'''
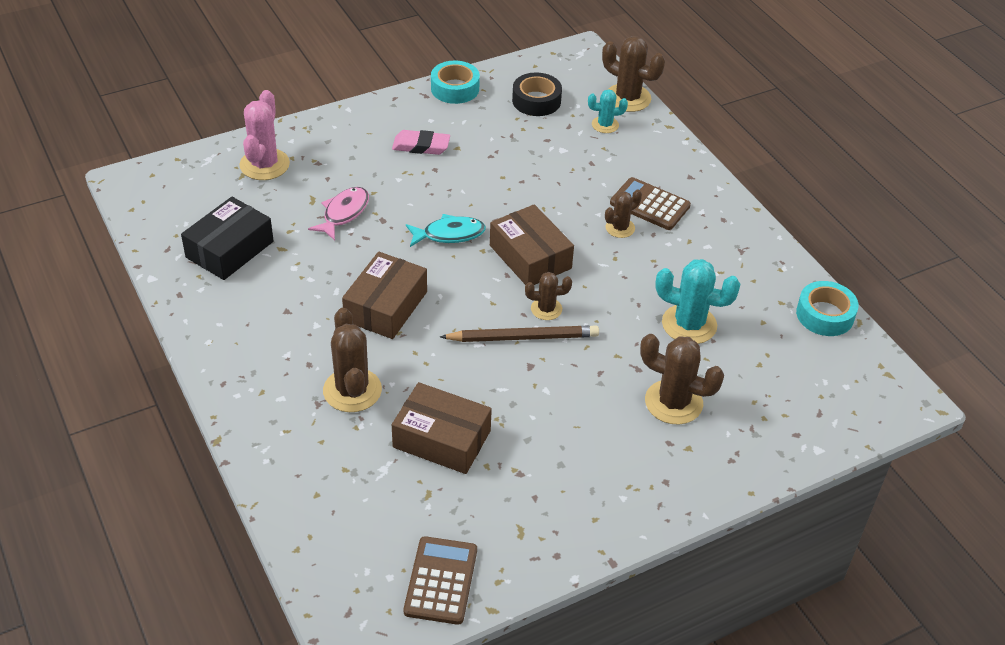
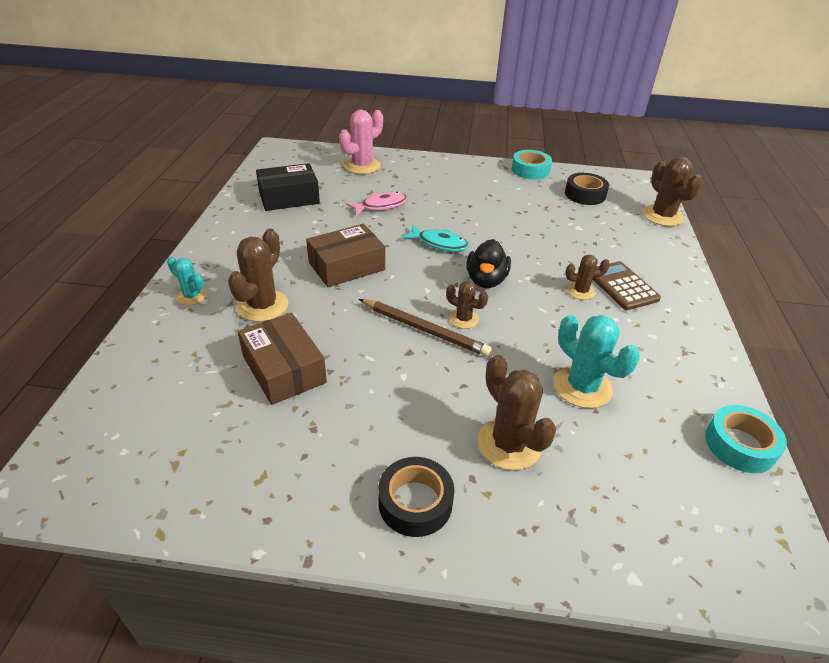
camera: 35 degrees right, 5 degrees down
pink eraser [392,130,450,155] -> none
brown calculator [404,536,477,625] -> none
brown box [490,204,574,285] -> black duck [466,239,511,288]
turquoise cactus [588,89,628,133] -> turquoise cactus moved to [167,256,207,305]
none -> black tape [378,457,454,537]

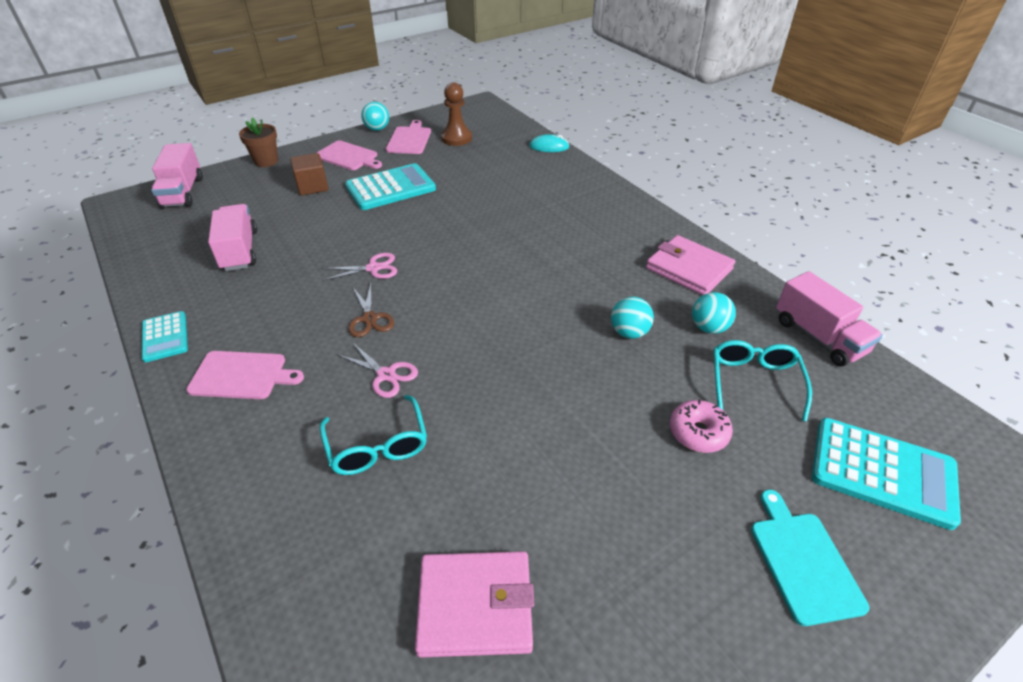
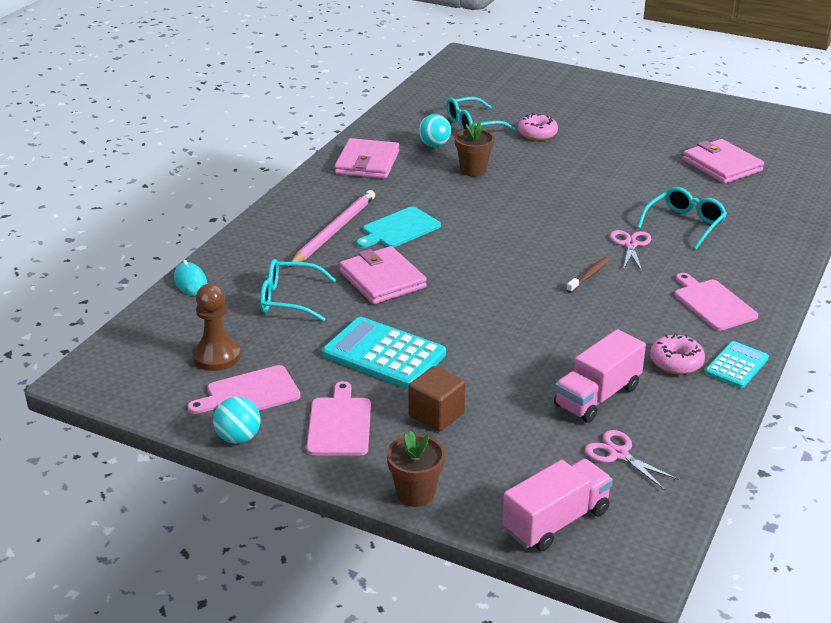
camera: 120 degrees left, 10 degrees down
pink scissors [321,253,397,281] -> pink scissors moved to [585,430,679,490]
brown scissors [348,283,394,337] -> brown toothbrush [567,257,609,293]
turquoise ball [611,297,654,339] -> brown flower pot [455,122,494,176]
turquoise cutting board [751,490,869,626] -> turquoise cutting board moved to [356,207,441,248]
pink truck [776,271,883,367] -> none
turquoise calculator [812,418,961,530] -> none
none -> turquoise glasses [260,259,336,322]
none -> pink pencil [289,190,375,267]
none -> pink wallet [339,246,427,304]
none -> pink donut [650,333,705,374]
'''
'''
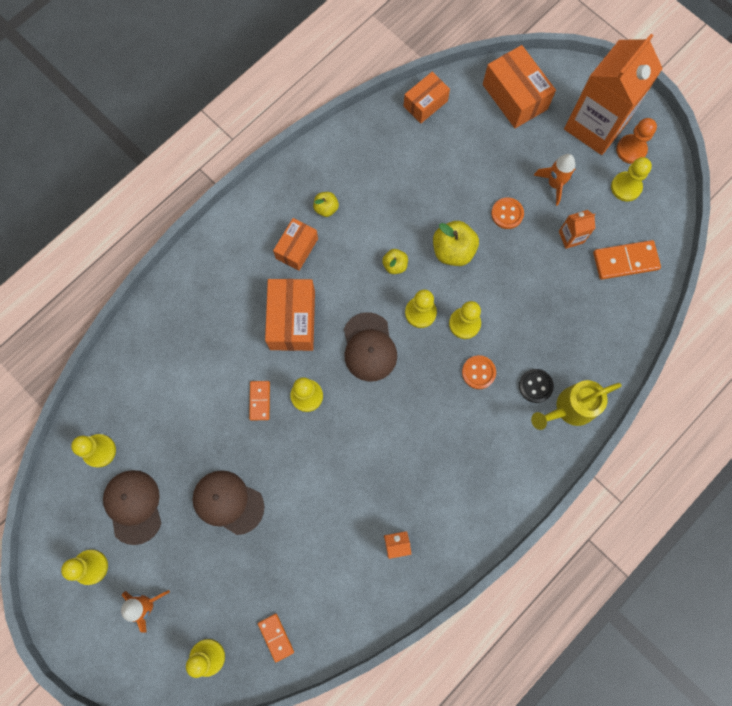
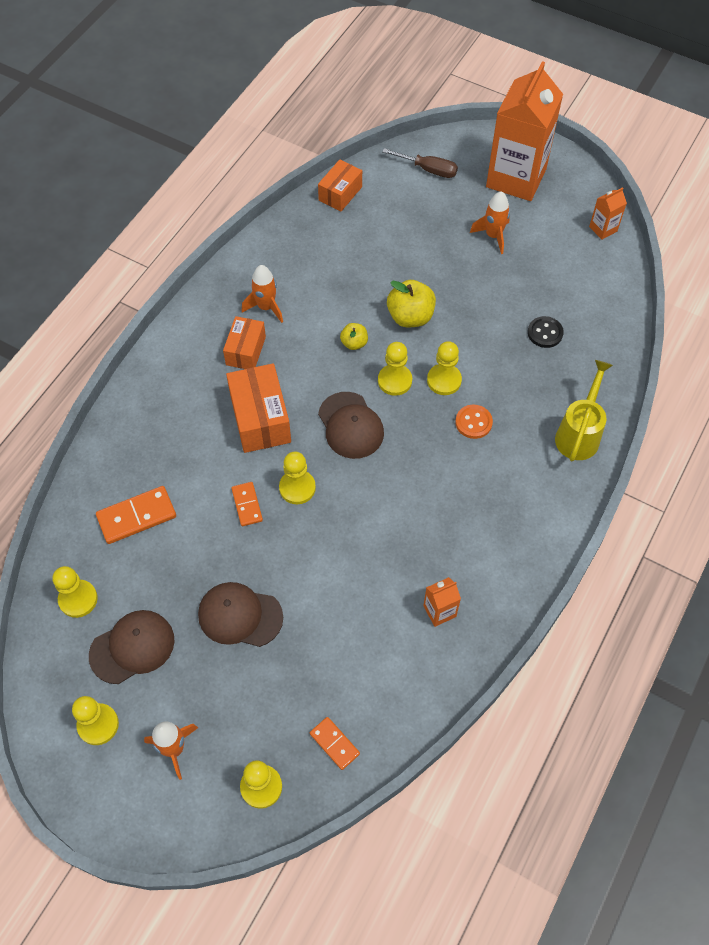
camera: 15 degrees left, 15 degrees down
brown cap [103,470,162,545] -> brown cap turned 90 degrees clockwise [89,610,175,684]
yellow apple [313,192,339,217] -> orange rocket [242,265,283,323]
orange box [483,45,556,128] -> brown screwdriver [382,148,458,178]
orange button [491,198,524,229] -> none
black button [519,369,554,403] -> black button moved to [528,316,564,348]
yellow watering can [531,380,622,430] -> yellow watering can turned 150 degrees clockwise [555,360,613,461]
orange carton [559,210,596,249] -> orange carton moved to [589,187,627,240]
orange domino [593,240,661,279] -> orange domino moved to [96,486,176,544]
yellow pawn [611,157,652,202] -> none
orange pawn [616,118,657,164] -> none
'''
# YOUR OBJECTIVE
Find each line in the records that contains the string "camera", then say how many there are and nothing else.

# WRITTEN ANSWER
3